- **ASSIGNMENT**:
From the entries that follow, reproduce exactly and only the lines from the line with "(569, 232) = (712, 397): orange" to the line with "(713, 381) = (1004, 605): purple", endpoints included.

+++ RECORDS TO USE +++

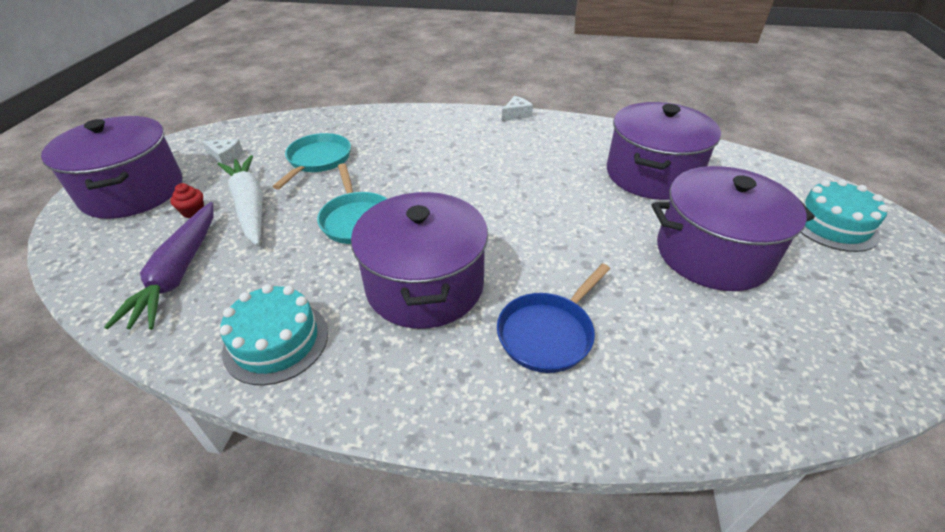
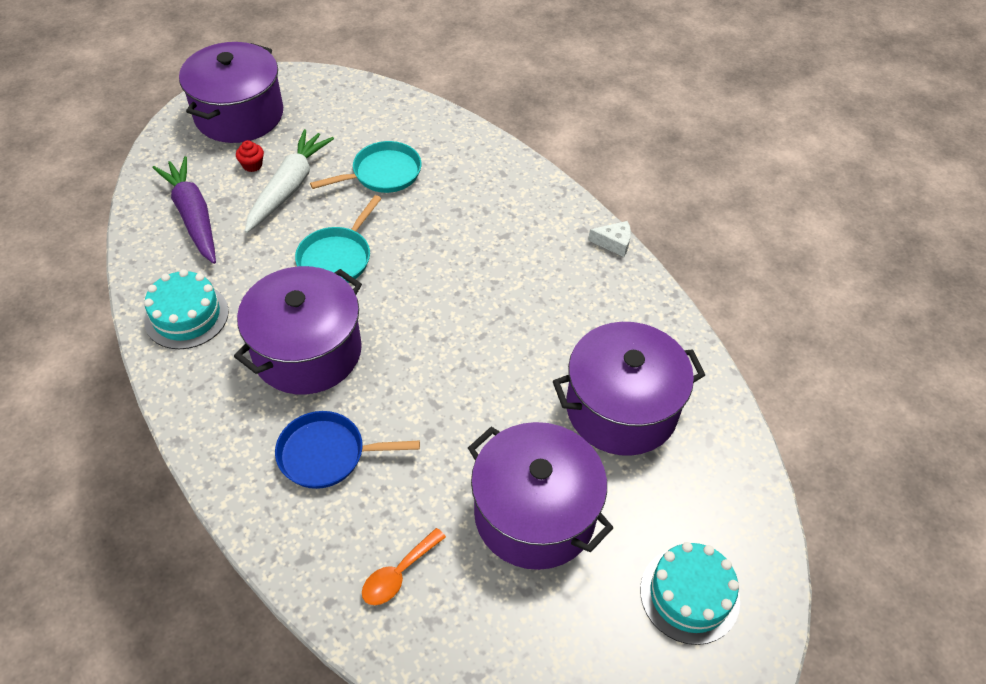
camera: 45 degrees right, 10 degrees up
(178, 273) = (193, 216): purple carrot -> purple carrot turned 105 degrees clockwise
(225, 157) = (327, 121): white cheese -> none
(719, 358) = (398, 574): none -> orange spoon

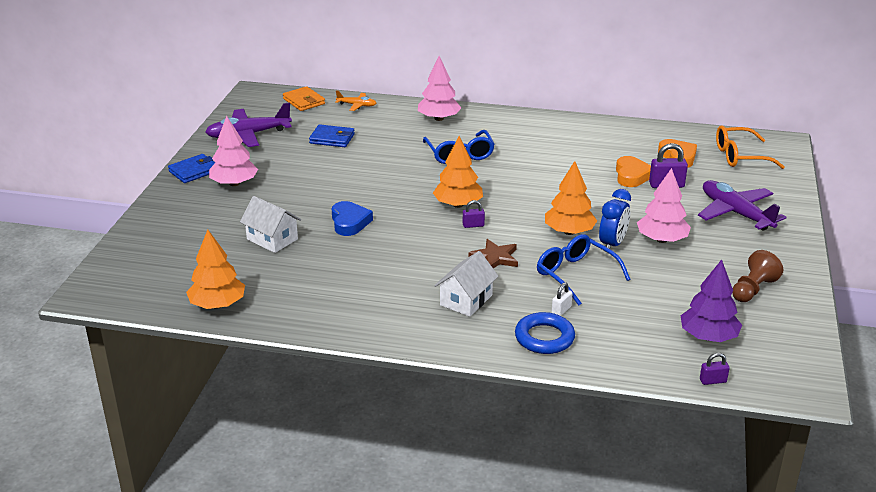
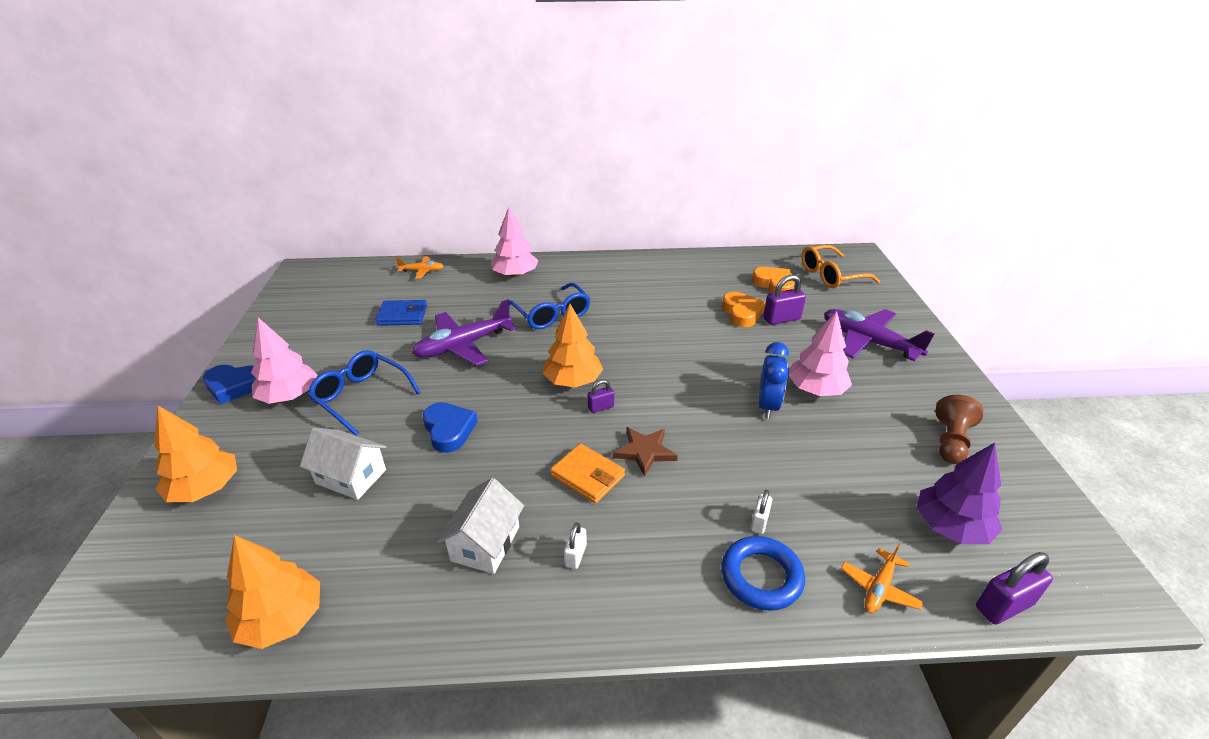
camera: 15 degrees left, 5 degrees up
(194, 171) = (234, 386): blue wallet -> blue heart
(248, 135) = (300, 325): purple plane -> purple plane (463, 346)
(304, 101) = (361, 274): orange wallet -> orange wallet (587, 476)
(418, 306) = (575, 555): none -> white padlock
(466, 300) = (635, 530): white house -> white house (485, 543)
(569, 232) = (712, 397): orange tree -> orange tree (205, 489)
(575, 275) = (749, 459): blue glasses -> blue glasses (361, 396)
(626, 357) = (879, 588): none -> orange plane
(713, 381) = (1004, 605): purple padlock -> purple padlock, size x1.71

+++
+++ RECORDS TO USE +++

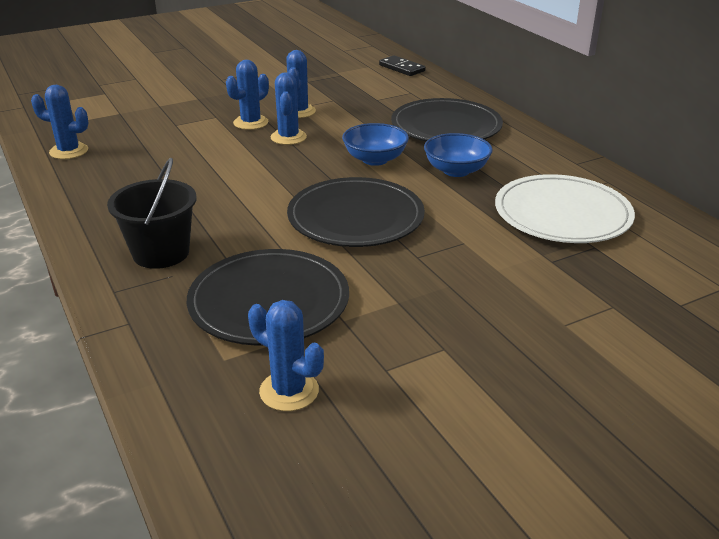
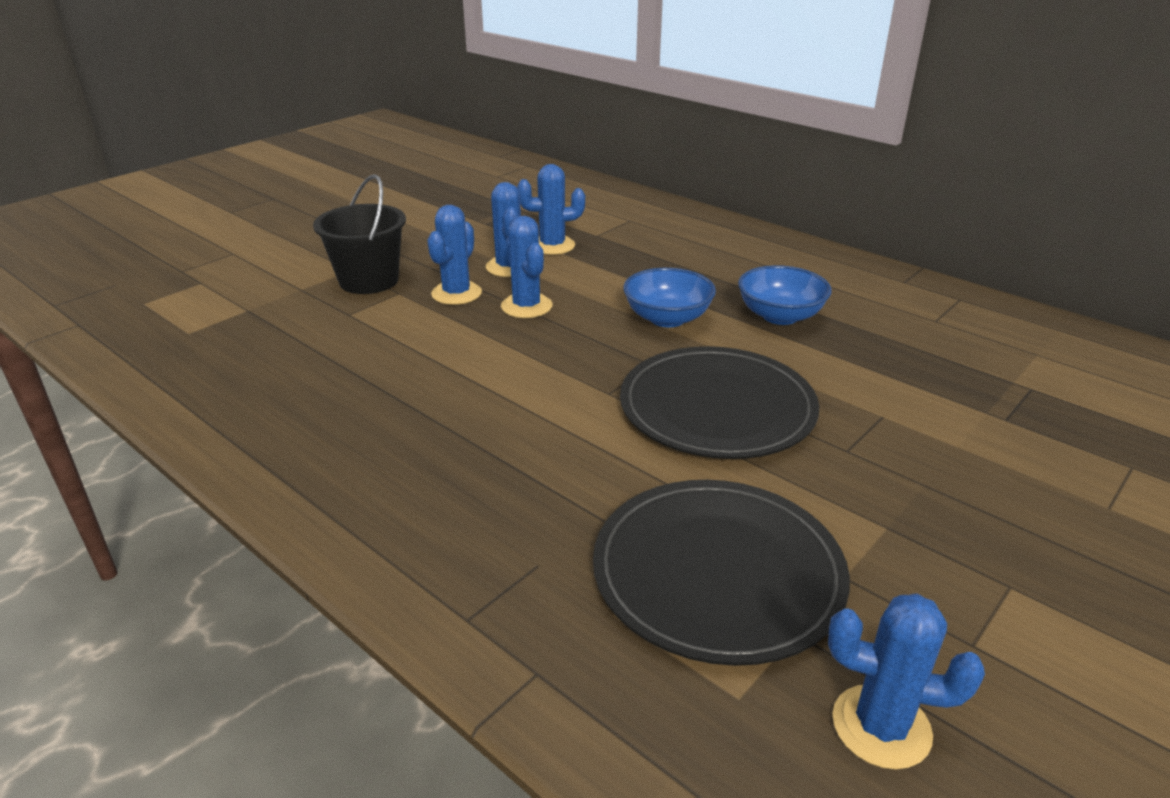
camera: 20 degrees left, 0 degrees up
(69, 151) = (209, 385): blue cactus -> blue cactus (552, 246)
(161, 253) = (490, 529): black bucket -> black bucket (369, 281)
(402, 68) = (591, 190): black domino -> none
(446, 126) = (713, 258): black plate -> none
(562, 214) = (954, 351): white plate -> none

+++

- **EXERCISE SOLUTION**:
(569, 232) = (712, 397): orange tree -> orange tree (205, 489)
(575, 275) = (749, 459): blue glasses -> blue glasses (361, 396)
(626, 357) = (879, 588): none -> orange plane
(713, 381) = (1004, 605): purple padlock -> purple padlock, size x1.71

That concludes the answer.